Source information =>
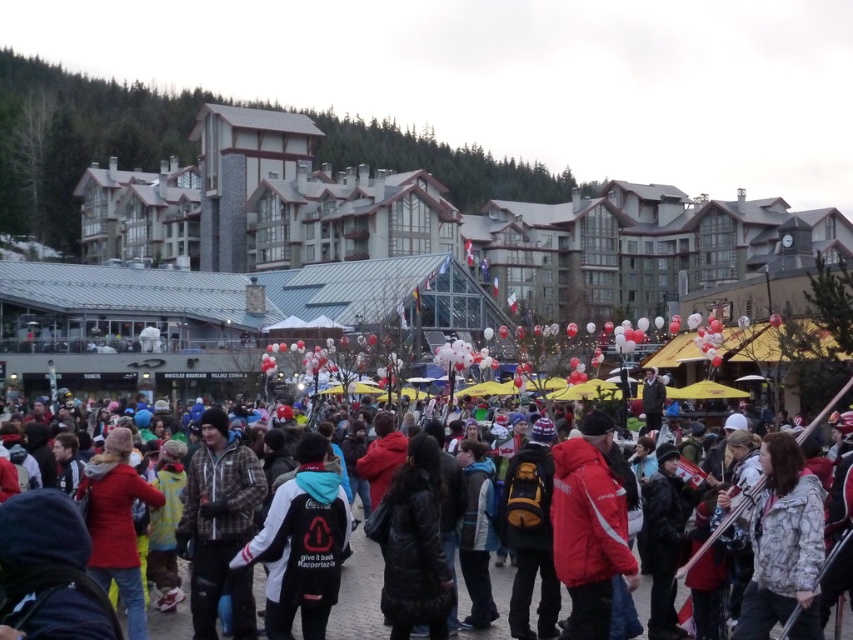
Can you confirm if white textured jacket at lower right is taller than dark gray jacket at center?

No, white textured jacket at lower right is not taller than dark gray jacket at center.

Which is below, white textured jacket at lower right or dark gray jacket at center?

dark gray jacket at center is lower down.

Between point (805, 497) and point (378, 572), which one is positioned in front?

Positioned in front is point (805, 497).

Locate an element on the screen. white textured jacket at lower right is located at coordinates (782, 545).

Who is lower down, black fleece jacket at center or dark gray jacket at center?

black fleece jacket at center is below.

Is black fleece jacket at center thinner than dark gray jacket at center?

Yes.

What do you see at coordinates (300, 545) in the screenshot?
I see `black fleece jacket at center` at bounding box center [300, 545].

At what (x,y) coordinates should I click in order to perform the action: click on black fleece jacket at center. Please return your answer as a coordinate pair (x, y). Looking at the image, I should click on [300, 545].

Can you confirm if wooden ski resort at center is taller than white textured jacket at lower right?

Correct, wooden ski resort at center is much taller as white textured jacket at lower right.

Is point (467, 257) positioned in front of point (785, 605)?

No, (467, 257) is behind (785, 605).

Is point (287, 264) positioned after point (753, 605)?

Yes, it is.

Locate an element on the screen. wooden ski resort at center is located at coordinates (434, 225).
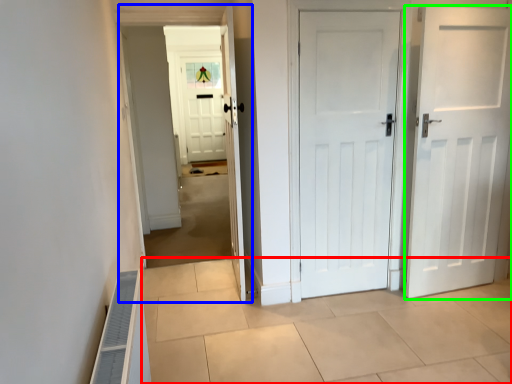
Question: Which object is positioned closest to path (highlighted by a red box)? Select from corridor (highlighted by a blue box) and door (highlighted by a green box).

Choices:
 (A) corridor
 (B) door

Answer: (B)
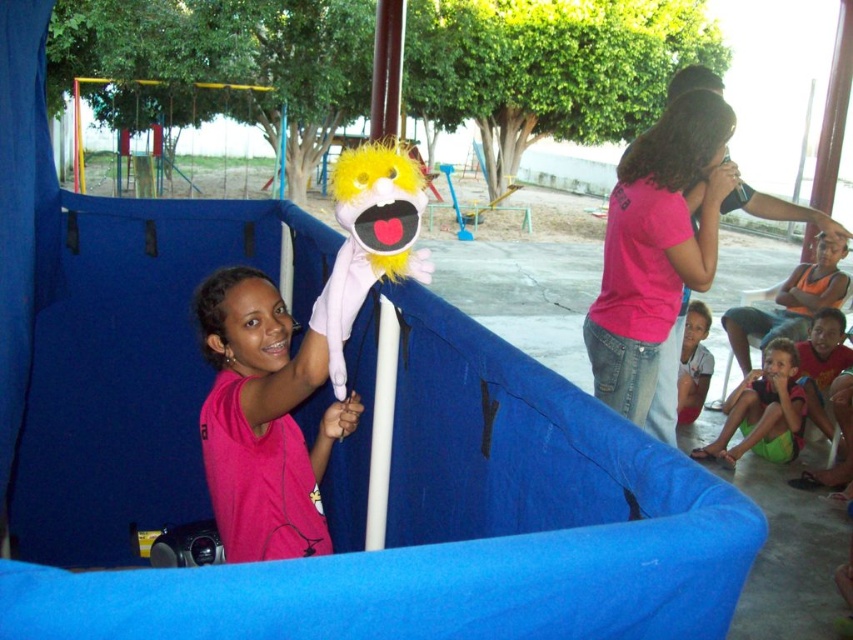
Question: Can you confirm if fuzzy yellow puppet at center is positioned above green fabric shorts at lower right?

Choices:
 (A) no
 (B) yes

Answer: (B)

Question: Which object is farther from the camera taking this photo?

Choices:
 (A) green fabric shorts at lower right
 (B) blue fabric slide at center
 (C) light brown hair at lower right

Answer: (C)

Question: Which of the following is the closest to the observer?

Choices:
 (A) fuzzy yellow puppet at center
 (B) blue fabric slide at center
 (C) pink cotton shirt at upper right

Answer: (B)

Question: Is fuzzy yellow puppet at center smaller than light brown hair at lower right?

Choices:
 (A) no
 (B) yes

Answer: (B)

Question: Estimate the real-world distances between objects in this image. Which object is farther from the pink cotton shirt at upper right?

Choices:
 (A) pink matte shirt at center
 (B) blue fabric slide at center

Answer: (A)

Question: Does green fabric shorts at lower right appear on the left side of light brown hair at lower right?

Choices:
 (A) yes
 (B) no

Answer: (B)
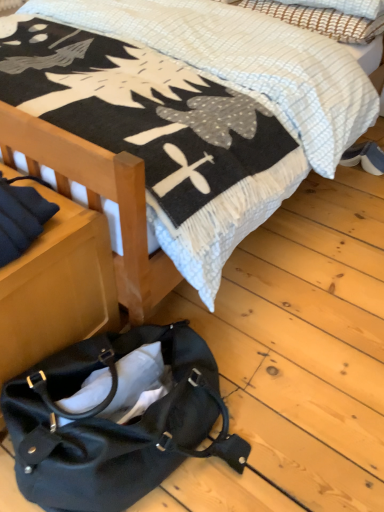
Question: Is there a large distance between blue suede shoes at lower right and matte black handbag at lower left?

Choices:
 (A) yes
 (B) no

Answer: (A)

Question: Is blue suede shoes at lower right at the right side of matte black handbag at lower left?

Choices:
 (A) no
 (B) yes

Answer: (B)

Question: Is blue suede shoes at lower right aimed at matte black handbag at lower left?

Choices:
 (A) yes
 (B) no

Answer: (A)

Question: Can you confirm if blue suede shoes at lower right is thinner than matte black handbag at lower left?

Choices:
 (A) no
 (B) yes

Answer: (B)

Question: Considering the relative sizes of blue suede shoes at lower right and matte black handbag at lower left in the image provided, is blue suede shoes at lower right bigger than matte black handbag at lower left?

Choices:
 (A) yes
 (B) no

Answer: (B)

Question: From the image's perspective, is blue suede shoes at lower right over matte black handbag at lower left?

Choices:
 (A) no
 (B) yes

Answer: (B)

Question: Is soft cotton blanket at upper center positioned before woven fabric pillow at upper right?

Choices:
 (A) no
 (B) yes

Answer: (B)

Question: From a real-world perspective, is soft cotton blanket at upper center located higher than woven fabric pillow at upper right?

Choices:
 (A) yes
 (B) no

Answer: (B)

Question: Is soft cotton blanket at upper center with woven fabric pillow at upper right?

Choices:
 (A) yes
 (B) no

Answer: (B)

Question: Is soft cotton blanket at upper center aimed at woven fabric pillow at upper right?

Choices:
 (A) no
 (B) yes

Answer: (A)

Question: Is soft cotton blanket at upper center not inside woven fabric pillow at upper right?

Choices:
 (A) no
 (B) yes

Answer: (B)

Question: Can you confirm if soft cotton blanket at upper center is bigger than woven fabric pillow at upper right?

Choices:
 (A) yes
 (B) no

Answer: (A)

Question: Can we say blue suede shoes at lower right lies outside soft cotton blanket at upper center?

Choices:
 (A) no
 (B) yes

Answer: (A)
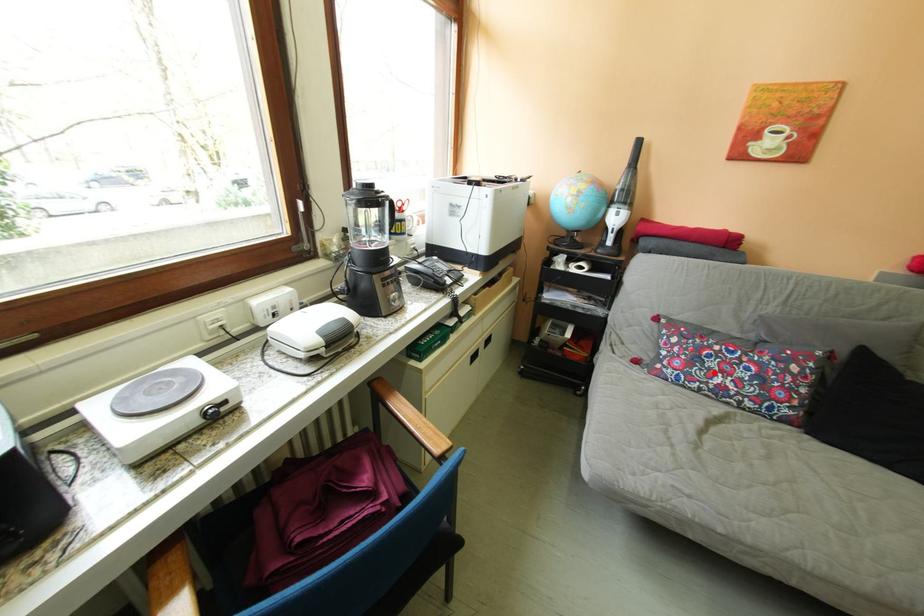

* * *

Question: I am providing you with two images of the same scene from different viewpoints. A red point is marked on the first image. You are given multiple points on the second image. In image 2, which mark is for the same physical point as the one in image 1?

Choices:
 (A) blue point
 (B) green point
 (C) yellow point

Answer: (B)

What is needed => Lay out the lines of the records above, from the line containing "Can you confirm if white" through the line containing "center [300, 545].", inclusive, as a Markdown table with the columns Number and Line, numbering each row and omitting blank lines.

Task answer =>
| Number | Line |
|---|---|
| 1 | Can you confirm if white textured jacket at lower right is taller than dark gray jacket at center? |
| 2 | No, white textured jacket at lower right is not taller than dark gray jacket at center. |
| 3 | Which is below, white textured jacket at lower right or dark gray jacket at center? |
| 4 | dark gray jacket at center is lower down. |
| 5 | Between point (805, 497) and point (378, 572), which one is positioned in front? |
| 6 | Positioned in front is point (805, 497). |
| 7 | Locate an element on the screen. white textured jacket at lower right is located at coordinates (782, 545). |
| 8 | Who is lower down, black fleece jacket at center or dark gray jacket at center? |
| 9 | black fleece jacket at center is below. |
| 10 | Is black fleece jacket at center thinner than dark gray jacket at center? |
| 11 | Yes. |
| 12 | What do you see at coordinates (300, 545) in the screenshot? |
| 13 | I see `black fleece jacket at center` at bounding box center [300, 545]. |